(Stored items)
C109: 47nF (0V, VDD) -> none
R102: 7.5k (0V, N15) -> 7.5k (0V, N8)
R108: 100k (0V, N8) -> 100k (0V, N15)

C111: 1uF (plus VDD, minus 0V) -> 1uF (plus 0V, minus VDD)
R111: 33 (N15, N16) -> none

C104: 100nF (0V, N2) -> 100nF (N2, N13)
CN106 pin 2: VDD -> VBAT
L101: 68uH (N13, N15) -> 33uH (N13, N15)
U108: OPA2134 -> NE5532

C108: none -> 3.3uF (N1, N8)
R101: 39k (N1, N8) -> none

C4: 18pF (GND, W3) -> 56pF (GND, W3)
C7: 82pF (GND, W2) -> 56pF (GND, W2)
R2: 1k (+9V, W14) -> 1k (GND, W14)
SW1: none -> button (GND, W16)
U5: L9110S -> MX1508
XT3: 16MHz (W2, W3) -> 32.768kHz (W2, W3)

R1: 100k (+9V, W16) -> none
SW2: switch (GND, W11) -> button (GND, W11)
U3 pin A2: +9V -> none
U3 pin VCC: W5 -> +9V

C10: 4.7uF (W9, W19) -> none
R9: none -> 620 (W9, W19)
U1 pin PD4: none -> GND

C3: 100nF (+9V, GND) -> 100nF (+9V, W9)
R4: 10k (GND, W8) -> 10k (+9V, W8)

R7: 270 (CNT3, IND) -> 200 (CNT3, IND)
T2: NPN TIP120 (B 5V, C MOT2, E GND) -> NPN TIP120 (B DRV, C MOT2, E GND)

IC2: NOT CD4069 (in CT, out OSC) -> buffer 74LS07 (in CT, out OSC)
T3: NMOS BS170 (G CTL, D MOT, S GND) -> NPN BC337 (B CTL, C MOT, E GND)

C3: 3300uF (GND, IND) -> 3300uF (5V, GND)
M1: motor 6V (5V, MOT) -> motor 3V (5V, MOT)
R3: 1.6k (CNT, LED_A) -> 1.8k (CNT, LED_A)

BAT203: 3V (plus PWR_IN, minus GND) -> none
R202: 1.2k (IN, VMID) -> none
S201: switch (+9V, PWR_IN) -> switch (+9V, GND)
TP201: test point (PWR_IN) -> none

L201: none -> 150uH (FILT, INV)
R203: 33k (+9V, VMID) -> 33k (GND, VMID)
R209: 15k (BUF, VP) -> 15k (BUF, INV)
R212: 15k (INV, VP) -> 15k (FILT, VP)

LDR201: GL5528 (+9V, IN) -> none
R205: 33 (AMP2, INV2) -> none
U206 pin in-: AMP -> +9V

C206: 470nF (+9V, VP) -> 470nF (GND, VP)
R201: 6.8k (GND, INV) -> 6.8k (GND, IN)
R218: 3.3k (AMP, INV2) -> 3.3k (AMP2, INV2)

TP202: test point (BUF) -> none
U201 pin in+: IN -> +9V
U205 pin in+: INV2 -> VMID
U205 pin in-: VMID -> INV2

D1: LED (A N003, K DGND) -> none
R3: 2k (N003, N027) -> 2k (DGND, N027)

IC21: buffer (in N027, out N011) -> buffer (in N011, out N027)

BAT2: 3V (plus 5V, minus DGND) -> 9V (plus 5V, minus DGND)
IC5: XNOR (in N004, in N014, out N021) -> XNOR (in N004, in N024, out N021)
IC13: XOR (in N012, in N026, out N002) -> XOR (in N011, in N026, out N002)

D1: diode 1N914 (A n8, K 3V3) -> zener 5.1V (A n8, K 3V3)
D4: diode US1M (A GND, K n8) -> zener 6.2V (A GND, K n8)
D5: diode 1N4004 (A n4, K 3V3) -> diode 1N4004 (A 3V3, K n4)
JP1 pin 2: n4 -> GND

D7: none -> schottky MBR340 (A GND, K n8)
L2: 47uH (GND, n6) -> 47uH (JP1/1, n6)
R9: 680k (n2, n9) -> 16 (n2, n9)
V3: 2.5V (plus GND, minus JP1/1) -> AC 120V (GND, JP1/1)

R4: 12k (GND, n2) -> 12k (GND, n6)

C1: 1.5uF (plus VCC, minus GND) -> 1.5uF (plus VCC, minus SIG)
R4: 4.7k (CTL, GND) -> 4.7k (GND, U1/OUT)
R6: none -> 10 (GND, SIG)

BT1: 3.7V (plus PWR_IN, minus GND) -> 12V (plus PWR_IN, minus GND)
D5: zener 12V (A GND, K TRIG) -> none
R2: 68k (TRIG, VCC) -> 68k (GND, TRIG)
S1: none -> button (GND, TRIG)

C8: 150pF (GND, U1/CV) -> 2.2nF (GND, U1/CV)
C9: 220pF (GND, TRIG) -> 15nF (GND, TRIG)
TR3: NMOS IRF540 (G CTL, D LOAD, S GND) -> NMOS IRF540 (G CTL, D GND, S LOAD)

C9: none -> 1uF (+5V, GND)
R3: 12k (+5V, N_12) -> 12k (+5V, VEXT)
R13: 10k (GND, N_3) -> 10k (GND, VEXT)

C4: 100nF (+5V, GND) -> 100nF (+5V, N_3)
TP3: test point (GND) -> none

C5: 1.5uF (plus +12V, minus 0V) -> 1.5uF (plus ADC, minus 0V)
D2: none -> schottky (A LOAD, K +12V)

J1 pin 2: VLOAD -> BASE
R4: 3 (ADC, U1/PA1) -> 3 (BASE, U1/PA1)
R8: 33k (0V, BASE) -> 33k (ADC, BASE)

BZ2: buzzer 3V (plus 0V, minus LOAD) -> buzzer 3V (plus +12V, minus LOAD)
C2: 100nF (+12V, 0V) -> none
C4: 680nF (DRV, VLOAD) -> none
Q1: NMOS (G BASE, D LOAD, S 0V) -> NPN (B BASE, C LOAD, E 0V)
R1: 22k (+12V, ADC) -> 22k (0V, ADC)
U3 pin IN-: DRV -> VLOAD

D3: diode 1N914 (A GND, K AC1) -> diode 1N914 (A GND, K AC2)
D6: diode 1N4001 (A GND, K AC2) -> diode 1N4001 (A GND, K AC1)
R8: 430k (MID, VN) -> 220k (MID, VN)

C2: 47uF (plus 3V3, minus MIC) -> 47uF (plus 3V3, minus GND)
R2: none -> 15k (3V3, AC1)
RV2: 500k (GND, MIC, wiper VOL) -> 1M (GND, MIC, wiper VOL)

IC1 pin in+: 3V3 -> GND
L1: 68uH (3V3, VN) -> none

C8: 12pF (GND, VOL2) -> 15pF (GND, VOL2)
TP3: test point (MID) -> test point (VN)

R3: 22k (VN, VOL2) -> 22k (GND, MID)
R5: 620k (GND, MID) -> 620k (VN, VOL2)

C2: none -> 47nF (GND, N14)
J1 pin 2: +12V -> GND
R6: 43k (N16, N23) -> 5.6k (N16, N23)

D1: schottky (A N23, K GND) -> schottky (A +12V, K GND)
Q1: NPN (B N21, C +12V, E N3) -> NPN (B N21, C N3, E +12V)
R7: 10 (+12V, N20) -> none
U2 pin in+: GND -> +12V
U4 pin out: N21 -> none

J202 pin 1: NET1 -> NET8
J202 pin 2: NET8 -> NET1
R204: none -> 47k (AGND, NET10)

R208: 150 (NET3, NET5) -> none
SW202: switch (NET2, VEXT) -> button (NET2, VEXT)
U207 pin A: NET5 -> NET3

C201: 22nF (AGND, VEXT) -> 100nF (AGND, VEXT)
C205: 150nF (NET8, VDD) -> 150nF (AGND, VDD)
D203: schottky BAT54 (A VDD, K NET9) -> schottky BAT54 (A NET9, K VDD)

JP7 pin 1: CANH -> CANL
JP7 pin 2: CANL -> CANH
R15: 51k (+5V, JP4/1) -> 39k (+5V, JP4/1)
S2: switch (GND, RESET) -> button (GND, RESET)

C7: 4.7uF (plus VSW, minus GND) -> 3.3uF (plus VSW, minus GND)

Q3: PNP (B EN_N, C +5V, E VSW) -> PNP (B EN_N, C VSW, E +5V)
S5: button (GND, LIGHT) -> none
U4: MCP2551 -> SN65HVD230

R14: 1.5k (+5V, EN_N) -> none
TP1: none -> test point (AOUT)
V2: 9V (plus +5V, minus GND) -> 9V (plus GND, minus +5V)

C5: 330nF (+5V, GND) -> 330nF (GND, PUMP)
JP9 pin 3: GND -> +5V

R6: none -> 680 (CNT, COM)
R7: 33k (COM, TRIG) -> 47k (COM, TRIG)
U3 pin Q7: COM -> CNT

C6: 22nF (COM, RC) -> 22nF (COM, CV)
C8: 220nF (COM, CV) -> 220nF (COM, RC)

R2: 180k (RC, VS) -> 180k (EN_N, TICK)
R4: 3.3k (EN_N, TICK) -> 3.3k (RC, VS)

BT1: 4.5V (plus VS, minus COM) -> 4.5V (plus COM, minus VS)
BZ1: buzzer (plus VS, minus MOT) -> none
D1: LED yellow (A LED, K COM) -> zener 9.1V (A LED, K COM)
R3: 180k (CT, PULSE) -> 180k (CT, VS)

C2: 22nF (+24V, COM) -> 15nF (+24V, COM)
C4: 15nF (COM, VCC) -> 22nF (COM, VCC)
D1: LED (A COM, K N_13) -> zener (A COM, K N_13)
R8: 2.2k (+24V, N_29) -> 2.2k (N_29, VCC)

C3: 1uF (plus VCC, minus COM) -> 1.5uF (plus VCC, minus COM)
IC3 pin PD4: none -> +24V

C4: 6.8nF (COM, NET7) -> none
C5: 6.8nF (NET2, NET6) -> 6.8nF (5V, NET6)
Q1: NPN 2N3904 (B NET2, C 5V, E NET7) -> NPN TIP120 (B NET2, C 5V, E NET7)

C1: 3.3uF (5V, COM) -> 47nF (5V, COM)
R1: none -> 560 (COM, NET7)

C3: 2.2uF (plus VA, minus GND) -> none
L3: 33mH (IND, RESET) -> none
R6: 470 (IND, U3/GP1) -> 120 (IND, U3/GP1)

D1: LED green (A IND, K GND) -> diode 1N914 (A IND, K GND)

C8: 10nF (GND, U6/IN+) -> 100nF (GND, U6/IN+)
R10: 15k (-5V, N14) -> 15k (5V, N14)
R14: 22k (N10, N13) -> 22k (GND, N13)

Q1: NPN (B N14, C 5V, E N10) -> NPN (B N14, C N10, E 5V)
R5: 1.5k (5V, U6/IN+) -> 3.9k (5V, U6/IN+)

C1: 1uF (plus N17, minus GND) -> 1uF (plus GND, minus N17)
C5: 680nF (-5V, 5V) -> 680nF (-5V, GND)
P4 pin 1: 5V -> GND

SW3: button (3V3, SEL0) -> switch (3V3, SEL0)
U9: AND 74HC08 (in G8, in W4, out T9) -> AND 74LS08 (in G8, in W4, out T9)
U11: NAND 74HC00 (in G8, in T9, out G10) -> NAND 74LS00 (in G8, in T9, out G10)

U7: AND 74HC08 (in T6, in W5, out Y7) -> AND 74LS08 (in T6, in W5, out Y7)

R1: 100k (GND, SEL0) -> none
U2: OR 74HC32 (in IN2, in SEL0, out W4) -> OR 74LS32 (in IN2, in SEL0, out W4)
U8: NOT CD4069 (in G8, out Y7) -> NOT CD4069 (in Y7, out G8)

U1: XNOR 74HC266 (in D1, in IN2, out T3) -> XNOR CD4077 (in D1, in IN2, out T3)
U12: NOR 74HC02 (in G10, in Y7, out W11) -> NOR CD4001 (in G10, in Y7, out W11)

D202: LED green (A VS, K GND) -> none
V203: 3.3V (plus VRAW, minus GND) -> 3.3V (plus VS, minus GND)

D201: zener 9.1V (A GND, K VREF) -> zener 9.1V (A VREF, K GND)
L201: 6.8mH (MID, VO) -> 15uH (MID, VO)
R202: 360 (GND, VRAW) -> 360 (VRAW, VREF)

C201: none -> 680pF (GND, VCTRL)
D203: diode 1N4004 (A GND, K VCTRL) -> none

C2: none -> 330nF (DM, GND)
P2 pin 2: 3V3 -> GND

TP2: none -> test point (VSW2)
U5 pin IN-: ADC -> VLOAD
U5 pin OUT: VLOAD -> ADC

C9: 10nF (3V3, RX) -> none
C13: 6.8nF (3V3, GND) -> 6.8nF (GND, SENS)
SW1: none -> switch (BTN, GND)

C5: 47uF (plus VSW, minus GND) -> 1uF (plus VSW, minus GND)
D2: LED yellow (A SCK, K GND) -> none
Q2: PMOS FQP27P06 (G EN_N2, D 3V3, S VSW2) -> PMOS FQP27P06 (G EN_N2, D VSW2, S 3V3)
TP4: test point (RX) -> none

■ Your assignment
Set down exactly the lines of the data above, beginning with the line that has "C8: 220nF (COM, CV) -> 220nF (COM, RC)" and ending with the line that has "R3: 180k (CT, PULSE) -> 180k (CT, VS)", and no others.

■ Finished exercise
C8: 220nF (COM, CV) -> 220nF (COM, RC)

R2: 180k (RC, VS) -> 180k (EN_N, TICK)
R4: 3.3k (EN_N, TICK) -> 3.3k (RC, VS)

BT1: 4.5V (plus VS, minus COM) -> 4.5V (plus COM, minus VS)
BZ1: buzzer (plus VS, minus MOT) -> none
D1: LED yellow (A LED, K COM) -> zener 9.1V (A LED, K COM)
R3: 180k (CT, PULSE) -> 180k (CT, VS)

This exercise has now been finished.